**Instructions to follow**
Your answer should be one number, the count of lines in the entries holding the word "white".

**Stored data**
::::::::
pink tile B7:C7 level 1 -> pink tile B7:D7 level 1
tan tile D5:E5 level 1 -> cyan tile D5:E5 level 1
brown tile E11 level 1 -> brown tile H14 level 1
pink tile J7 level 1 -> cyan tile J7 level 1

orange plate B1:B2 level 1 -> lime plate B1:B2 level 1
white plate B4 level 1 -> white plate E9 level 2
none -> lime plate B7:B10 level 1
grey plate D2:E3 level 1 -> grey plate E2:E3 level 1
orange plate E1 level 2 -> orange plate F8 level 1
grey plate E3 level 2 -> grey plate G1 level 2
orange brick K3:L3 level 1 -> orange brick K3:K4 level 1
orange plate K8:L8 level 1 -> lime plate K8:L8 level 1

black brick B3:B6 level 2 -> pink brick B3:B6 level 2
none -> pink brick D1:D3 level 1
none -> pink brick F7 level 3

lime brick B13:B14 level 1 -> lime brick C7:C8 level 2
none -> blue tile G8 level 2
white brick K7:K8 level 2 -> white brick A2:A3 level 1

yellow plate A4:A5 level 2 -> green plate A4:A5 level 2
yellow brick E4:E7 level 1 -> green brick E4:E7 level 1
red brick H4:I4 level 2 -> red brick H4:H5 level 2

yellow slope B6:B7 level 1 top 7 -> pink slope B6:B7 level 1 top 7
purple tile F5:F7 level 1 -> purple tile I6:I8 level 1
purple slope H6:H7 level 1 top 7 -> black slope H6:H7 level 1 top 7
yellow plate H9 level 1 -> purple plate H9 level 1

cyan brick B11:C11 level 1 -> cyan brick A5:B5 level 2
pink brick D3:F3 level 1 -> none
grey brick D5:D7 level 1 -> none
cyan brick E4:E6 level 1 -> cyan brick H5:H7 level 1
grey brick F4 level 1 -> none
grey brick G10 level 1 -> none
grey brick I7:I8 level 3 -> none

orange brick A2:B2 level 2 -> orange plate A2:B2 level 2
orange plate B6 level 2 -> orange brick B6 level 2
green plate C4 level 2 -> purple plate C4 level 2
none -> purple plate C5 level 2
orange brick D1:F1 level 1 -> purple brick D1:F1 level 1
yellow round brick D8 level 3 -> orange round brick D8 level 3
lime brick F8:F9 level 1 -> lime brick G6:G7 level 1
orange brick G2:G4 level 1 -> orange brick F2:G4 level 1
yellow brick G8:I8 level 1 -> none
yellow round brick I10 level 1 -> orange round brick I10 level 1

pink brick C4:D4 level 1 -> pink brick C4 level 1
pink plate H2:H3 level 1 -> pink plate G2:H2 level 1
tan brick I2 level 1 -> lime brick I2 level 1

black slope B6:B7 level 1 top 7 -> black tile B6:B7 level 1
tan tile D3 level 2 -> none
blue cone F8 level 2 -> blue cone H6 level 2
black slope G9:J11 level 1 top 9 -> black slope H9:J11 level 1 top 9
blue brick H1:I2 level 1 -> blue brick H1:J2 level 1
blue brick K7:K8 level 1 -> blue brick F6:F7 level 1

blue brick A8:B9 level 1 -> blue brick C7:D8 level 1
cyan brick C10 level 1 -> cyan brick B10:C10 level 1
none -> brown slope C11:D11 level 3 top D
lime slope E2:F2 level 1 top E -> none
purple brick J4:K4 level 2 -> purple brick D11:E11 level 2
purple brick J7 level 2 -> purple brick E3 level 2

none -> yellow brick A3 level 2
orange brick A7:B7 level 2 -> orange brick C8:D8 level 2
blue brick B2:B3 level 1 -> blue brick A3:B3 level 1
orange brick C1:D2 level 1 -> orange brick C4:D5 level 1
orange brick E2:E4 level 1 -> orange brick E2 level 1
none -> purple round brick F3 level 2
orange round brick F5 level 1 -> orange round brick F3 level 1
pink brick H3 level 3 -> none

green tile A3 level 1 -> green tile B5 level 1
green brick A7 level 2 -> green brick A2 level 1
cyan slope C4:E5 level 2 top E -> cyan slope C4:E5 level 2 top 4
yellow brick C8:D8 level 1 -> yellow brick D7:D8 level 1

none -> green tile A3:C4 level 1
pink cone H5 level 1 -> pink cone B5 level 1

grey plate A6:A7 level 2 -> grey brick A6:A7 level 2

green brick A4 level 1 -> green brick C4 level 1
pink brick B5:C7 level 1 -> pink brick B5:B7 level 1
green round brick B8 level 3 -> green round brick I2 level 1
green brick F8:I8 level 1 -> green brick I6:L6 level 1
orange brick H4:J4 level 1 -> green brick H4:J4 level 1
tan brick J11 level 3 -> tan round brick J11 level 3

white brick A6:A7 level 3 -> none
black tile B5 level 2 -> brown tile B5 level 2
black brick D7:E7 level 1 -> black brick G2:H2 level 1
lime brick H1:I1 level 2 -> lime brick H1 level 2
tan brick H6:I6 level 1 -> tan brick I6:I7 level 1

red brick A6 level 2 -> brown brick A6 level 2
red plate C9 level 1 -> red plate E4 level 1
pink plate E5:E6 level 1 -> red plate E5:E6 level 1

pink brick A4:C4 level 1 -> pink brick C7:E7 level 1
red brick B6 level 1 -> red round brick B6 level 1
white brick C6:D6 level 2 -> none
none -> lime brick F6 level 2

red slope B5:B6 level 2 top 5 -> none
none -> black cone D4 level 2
::::::::
**Response to the exercise**
4